* TASK DIRECTIONS
Apart from the pictures, reproduce the data below exactly as it stands.
======== WORKING DATA
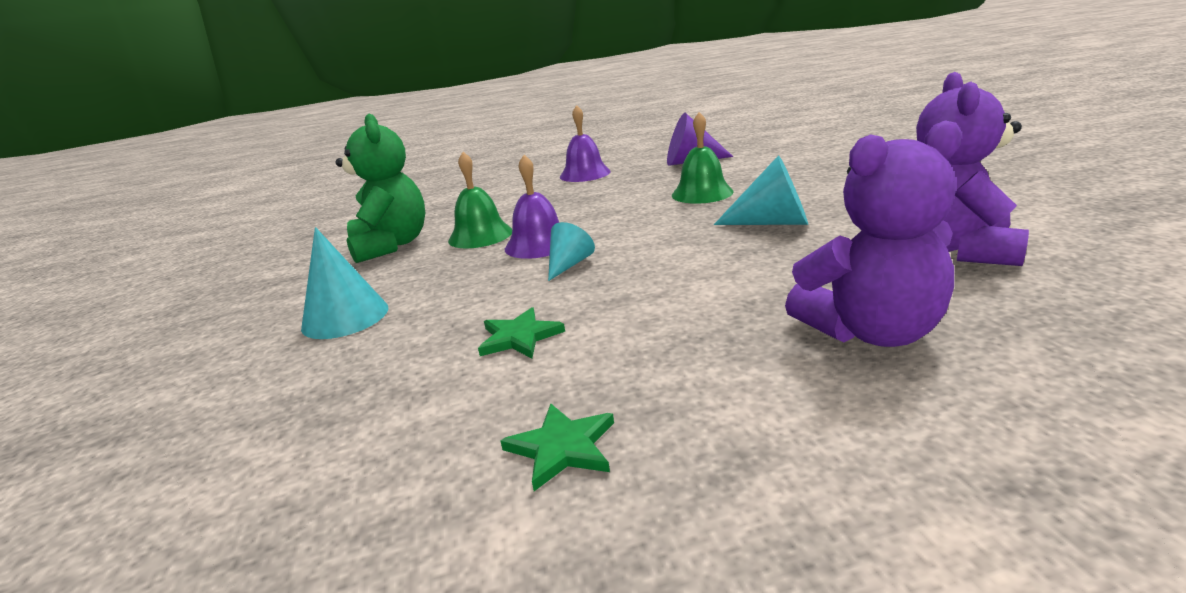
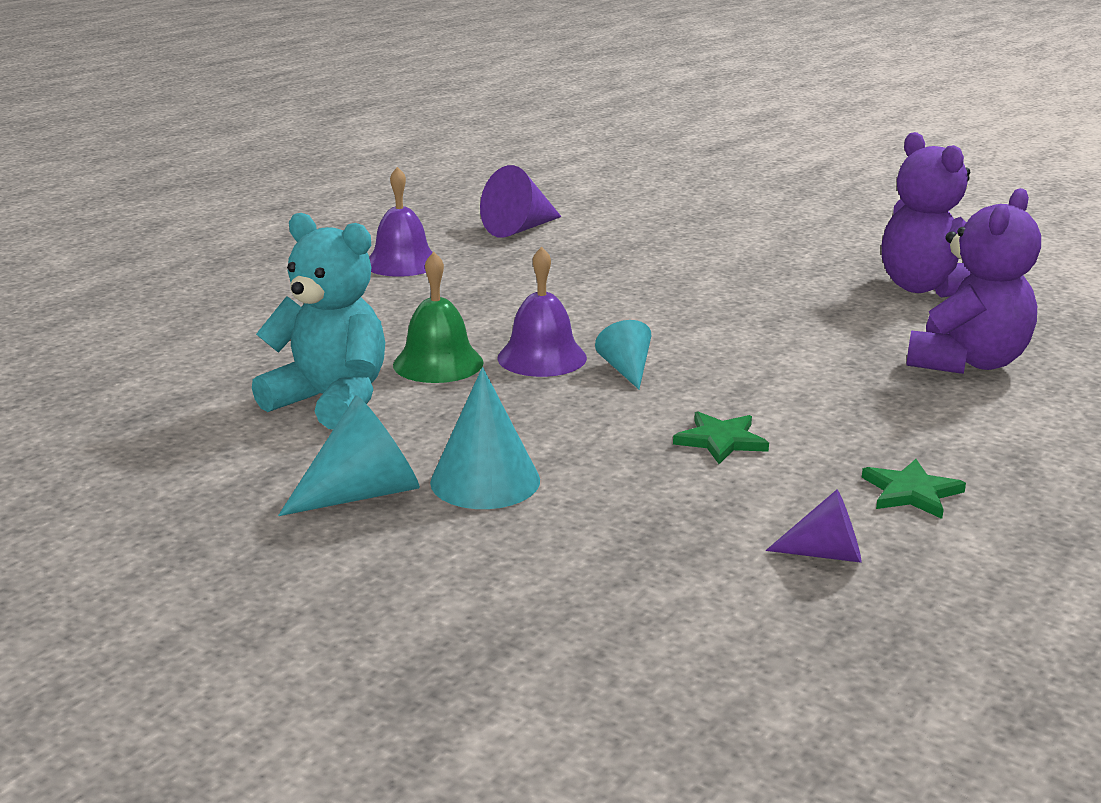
camera: 45 degrees left, 0 degrees up
green teddy bear [336,114,425,263] -> turquoise teddy bear [252,213,385,429]
green bell [672,112,734,204] -> none
turquoise cone [714,155,808,225] -> turquoise cone moved to [278,395,420,516]
none -> purple cone [766,490,862,563]

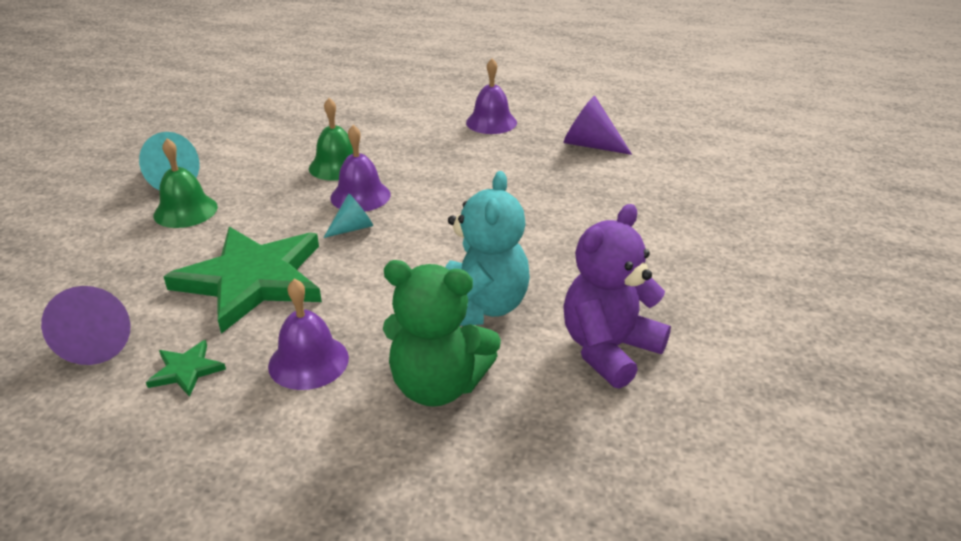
camera: 70 degrees right, 10 degrees up
turquoise teddy bear [252,213,385,429] -> turquoise teddy bear moved to [445,171,530,326]
turquoise cone [430,367,540,509] -> green bell [154,138,218,228]
green star [673,411,769,464] -> green star [163,227,322,334], size x2.42
purple cone [766,490,862,563] -> purple cone [41,286,131,365], size x1.60
purple teddy bear [906,188,1041,374] -> green teddy bear [383,260,501,407]
none -> purple bell [268,279,349,390]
================
* SOLUTION TO THE EXERCISE
camera: 45 degrees left, 0 degrees up
green teddy bear [336,114,425,263] -> turquoise teddy bear [252,213,385,429]
green bell [672,112,734,204] -> none
turquoise cone [714,155,808,225] -> turquoise cone moved to [278,395,420,516]
none -> purple cone [766,490,862,563]

camera: 70 degrees right, 10 degrees up
turquoise teddy bear [252,213,385,429] -> turquoise teddy bear moved to [445,171,530,326]
turquoise cone [430,367,540,509] -> green bell [154,138,218,228]
green star [673,411,769,464] -> green star [163,227,322,334], size x2.42
purple cone [766,490,862,563] -> purple cone [41,286,131,365], size x1.60
purple teddy bear [906,188,1041,374] -> green teddy bear [383,260,501,407]
none -> purple bell [268,279,349,390]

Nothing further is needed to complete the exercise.